* _ACTIVITY_
Repeat nothing but the line containing "(527, 283) = (571, 211): yellow" and the lines that follow it, up to and including the last line of the data below.

[Object change listings]
● ● ● ● ●
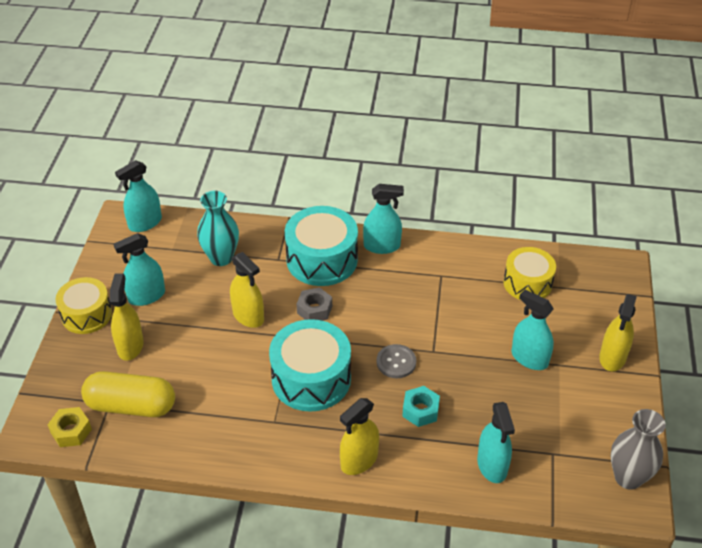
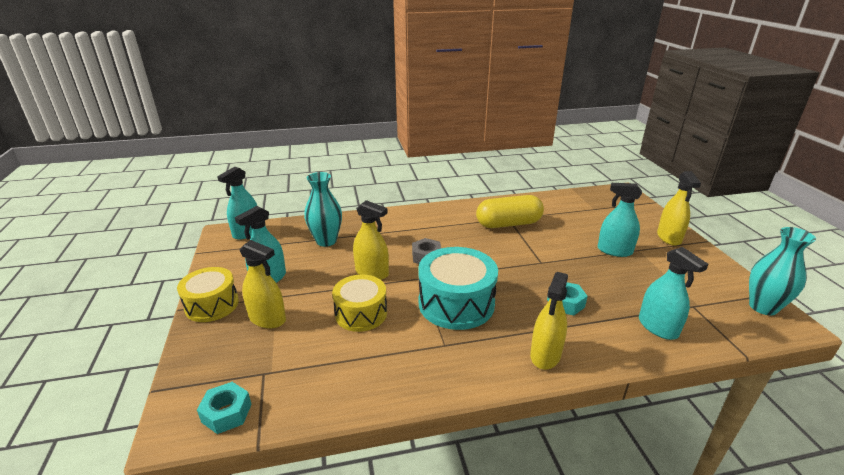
camera: 20 degrees left, 15 degrees down
(71, 431) = (226, 413): yellow nut -> turquoise nut
(130, 346) = (267, 319): yellow spray bottle -> yellow spray bottle turned 135 degrees clockwise
(131, 405) = (289, 369): yellow capsule -> yellow capsule (508, 224)
(322, 259) = (411, 226): turquoise drum -> none
(382, 246) = (452, 211): turquoise spray bottle -> none
(396, 362) = (518, 275): grey button -> none
(527, 283) = (571, 211): yellow drum -> yellow drum (361, 313)
(628, 477) = (763, 307): grey vase -> turquoise vase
● ● ● ● ●
* _SOLUTION TO THIS EXERCISE_
(527, 283) = (571, 211): yellow drum -> yellow drum (361, 313)
(628, 477) = (763, 307): grey vase -> turquoise vase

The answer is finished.